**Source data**
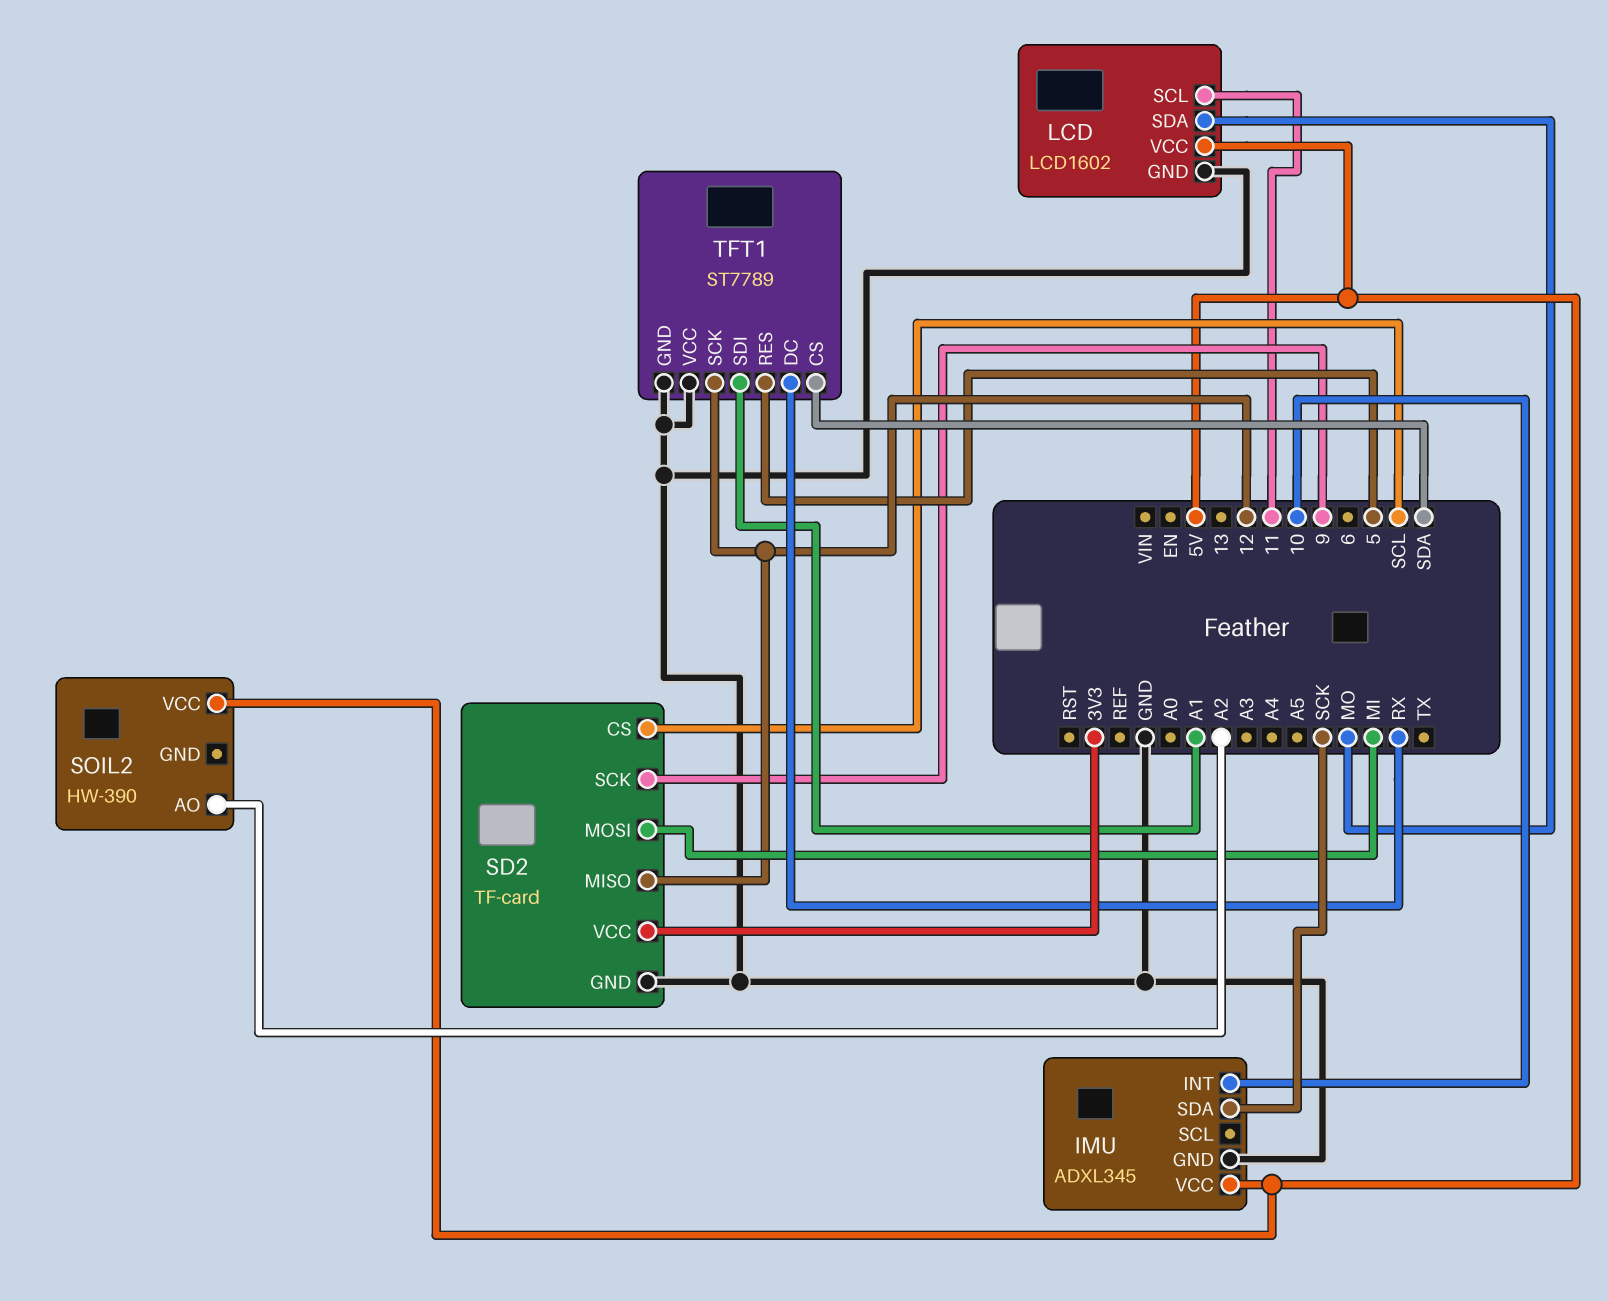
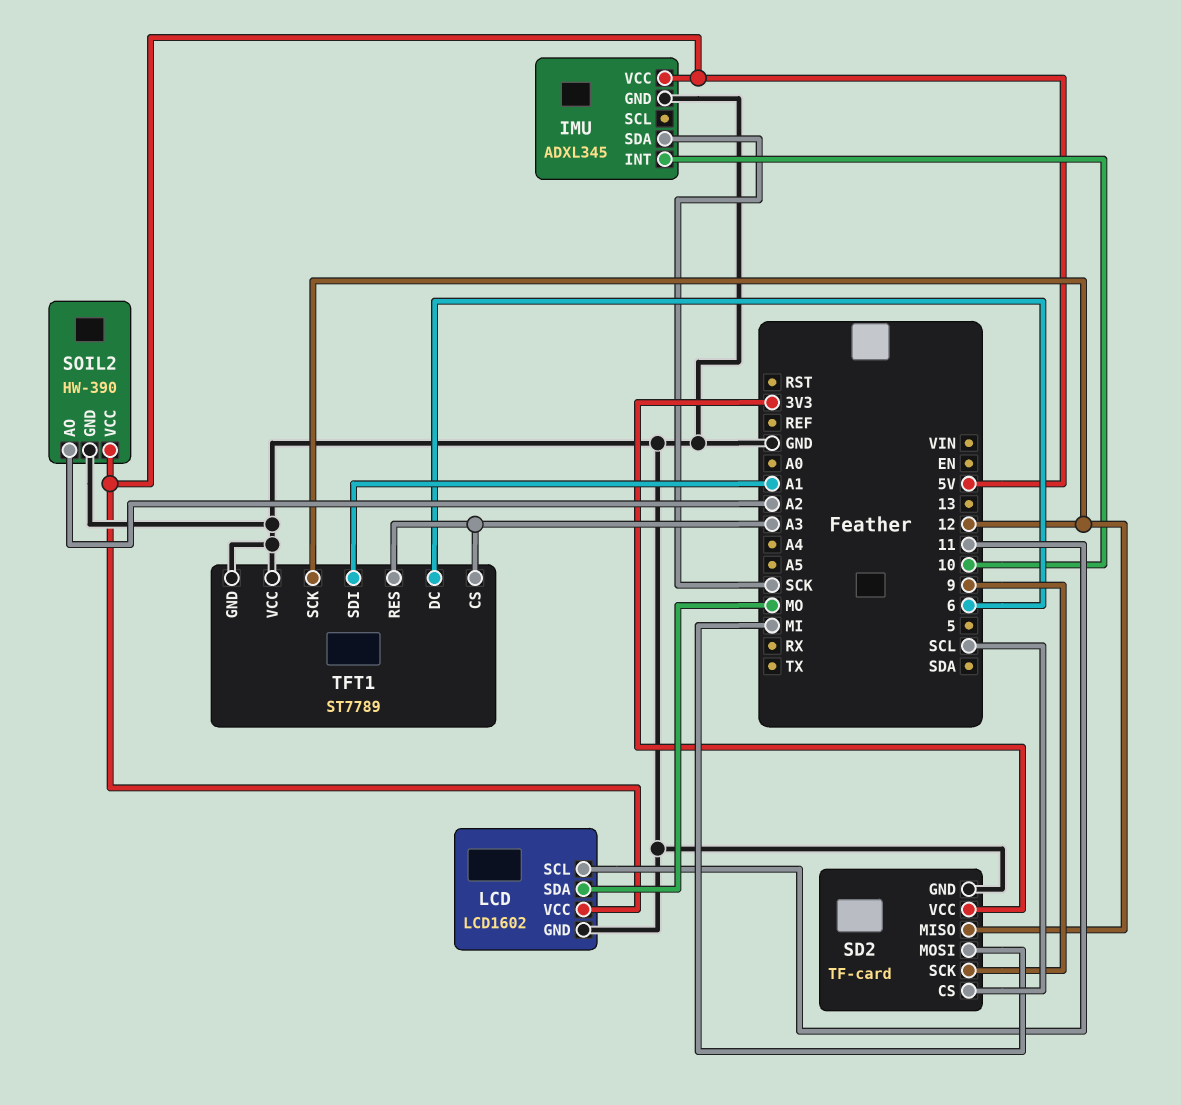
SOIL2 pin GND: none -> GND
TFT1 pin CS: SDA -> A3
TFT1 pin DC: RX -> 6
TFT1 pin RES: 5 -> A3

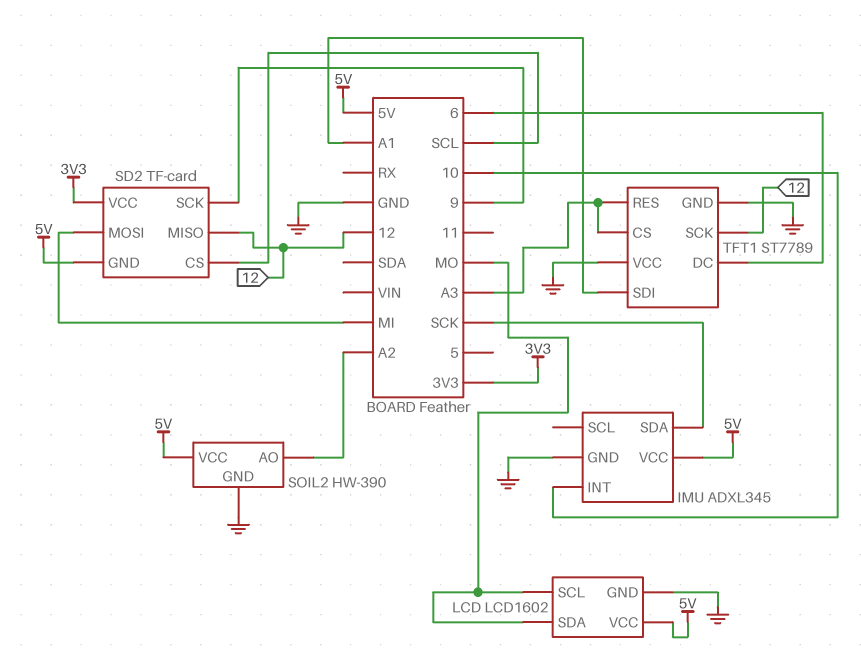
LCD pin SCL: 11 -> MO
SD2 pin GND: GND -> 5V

**Your instructions**
Could you set down the records above word for word, without any of the pictures?

**Task answer**
SOIL2 pin GND: none -> GND
TFT1 pin CS: SDA -> A3
TFT1 pin DC: RX -> 6
TFT1 pin RES: 5 -> A3

LCD pin SCL: 11 -> MO
SD2 pin GND: GND -> 5V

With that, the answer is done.